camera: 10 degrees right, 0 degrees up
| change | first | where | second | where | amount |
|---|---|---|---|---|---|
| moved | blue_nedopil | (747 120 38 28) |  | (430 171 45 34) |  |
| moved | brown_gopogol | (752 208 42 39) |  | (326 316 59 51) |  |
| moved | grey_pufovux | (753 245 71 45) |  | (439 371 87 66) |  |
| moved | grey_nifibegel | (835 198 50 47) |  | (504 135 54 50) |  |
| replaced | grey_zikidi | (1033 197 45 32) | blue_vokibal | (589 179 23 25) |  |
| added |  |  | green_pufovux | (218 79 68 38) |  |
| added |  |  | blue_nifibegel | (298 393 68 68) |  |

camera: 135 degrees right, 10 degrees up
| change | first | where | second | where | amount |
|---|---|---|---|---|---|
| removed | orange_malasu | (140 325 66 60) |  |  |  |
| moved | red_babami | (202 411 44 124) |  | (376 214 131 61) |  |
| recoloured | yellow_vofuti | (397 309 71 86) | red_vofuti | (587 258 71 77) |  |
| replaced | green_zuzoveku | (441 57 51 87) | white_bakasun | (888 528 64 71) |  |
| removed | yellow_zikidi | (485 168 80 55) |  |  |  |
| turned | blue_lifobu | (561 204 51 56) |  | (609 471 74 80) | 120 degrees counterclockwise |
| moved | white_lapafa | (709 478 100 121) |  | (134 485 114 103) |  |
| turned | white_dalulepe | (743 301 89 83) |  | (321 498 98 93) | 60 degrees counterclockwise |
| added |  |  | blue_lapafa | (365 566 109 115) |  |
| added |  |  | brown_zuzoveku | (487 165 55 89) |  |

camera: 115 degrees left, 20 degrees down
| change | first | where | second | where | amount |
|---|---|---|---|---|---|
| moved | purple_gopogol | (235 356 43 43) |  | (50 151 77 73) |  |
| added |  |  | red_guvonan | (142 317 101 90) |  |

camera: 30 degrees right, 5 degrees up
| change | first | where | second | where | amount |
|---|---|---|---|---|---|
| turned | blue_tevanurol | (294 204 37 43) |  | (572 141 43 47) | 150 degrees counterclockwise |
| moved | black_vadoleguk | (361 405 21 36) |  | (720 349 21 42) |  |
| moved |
★ ★ ★ ★
Task description
In the records above, find the line with "moved | blue_nedopil"; write out exactly that line and each one after it, stopping after the line with "green_pufovux | (218".

Task solution
| moved | blue_nedopil | (747 120 38 28) |  | (430 171 45 34) |  |
| moved | brown_gopogol | (752 208 42 39) |  | (326 316 59 51) |  |
| moved | grey_pufovux | (753 245 71 45) |  | (439 371 87 66) |  |
| moved | grey_nifibegel | (835 198 50 47) |  | (504 135 54 50) |  |
| replaced | grey_zikidi | (1033 197 45 32) | blue_vokibal | (589 179 23 25) |  |
| added |  |  | green_pufovux | (218 79 68 38) |  |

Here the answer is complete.